AIM OF THE EXERCISE
The word "black" marks the lines you need; copy each of them from the data.
DATA EXTRACT Block Start
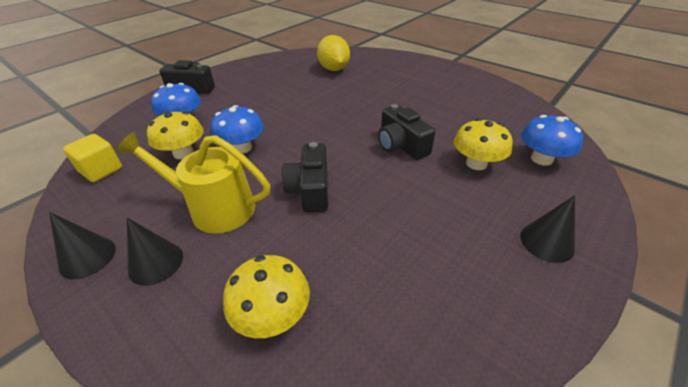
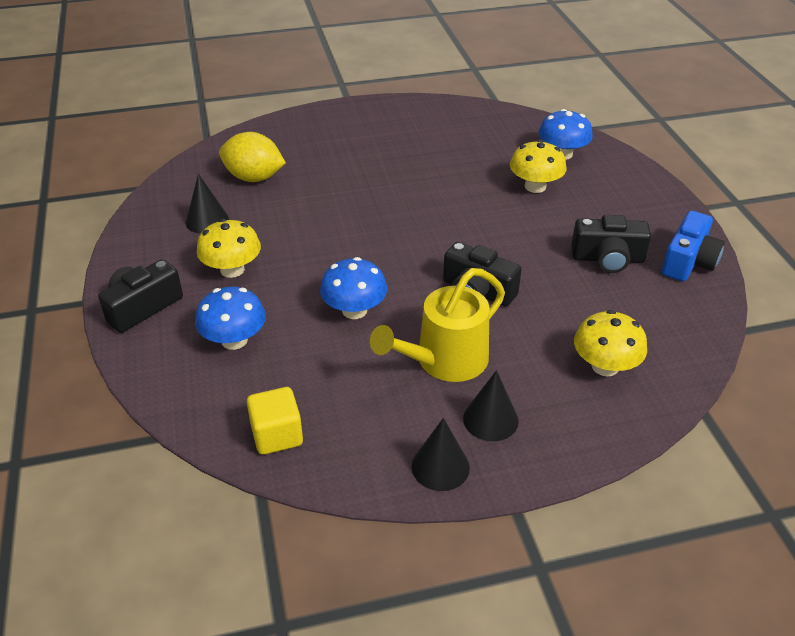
camera: 55 degrees left, 0 degrees up
(183, 153) = (314, 358): yellow mushroom -> yellow mushroom (232, 269)
(401, 145) = (466, 210): black camera -> black camera (607, 258)
(510, 317) = (688, 261): none -> blue camera
(546, 242) = (644, 209): black cone -> black cone (207, 220)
DATA EXTRACT Block End
OUTPUT BELOW
(401, 145) = (466, 210): black camera -> black camera (607, 258)
(546, 242) = (644, 209): black cone -> black cone (207, 220)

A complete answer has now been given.